* WHAT TO DO:
In the listing below, find the line that contains "yellow brick D6:D7" and the line that contains "grey brick H5:H6". Quote both and every line between them, exactly, and nothing more.

* THE DATA:
[Start of section]

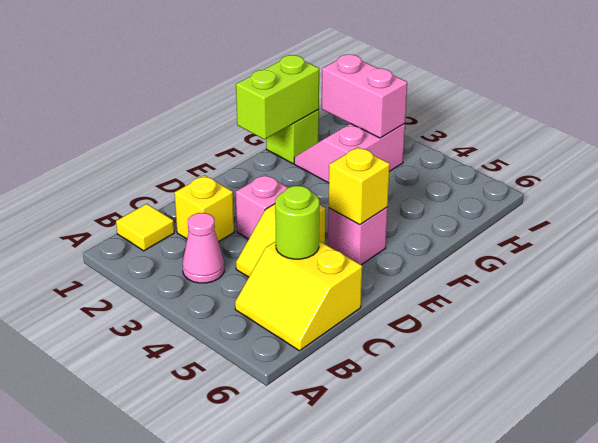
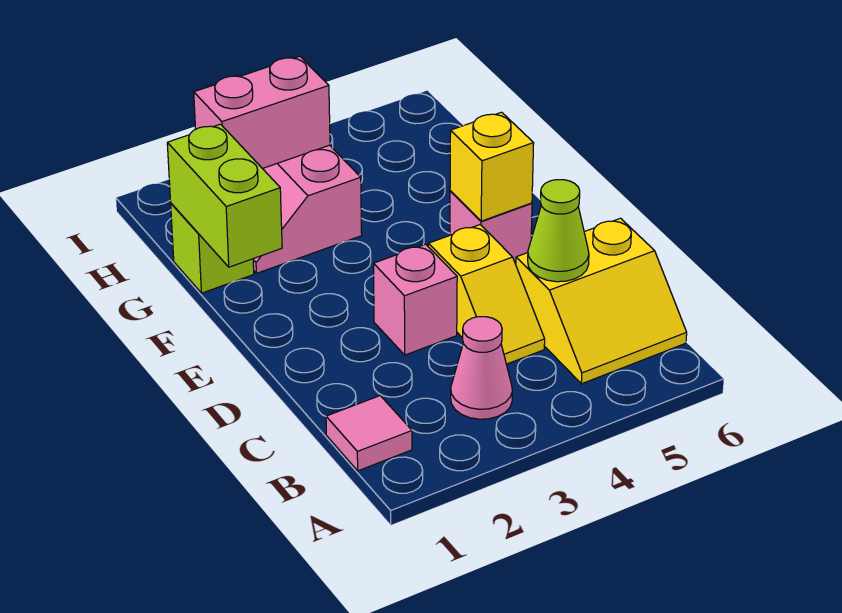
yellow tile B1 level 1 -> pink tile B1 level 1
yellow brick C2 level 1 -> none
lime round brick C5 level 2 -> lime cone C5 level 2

[End of section]
[Start of section]

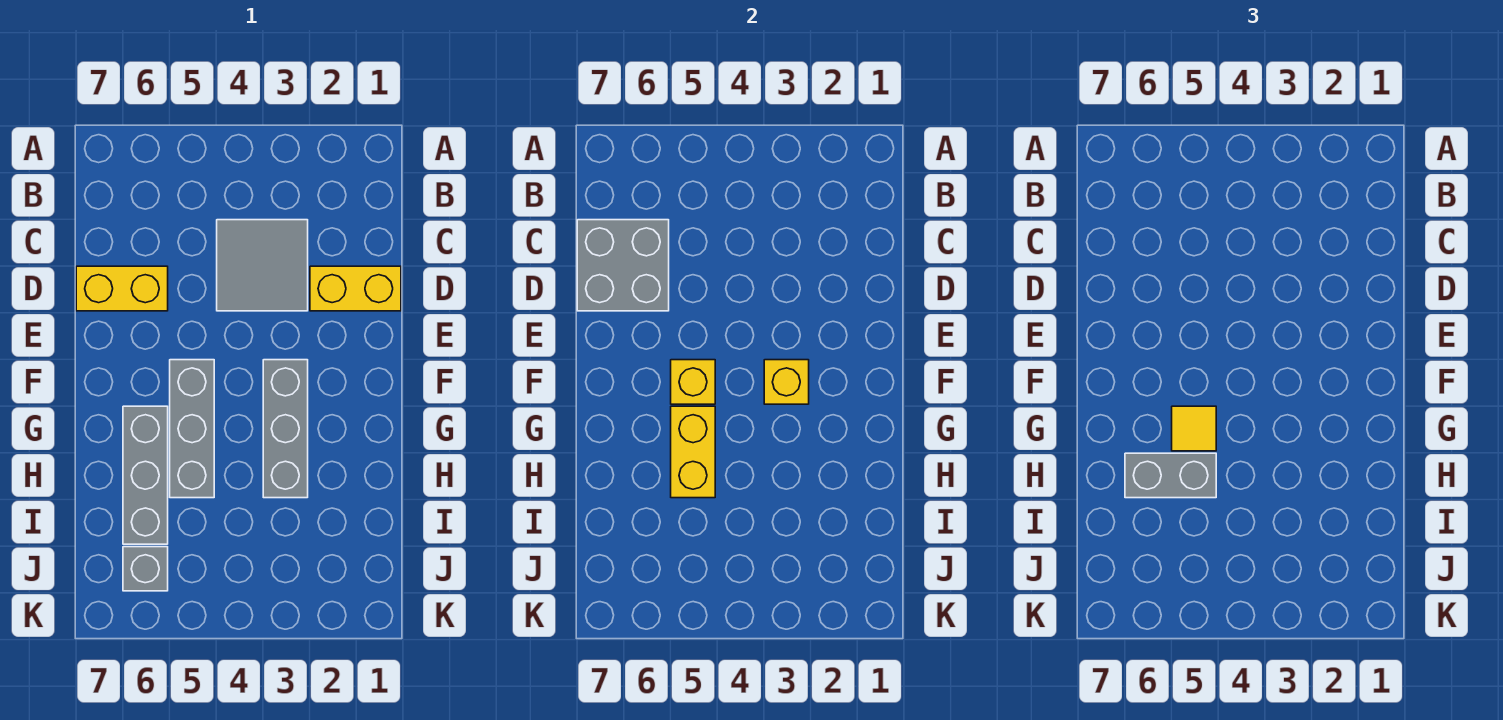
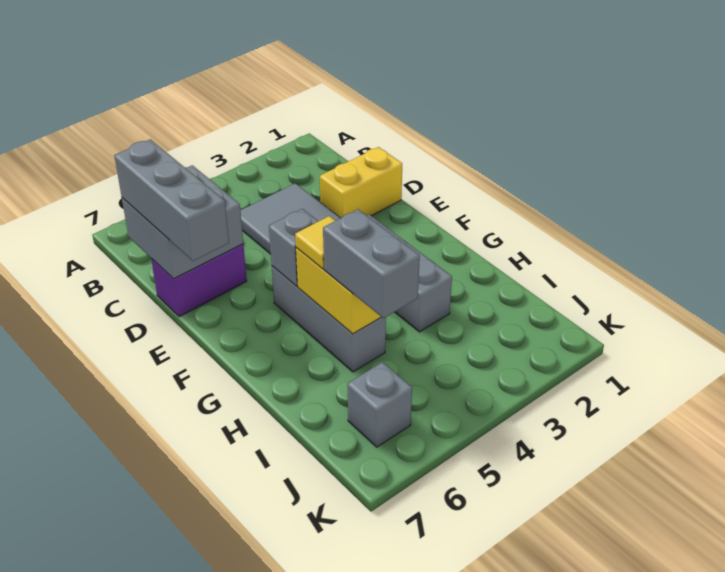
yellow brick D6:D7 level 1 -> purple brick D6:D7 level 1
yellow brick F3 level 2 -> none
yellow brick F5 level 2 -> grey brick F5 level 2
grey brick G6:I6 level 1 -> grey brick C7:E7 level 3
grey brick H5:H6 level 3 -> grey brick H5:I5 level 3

[End of section]

* COMPLETED TASK:
yellow brick D6:D7 level 1 -> purple brick D6:D7 level 1
yellow brick F3 level 2 -> none
yellow brick F5 level 2 -> grey brick F5 level 2
grey brick G6:I6 level 1 -> grey brick C7:E7 level 3
grey brick H5:H6 level 3 -> grey brick H5:I5 level 3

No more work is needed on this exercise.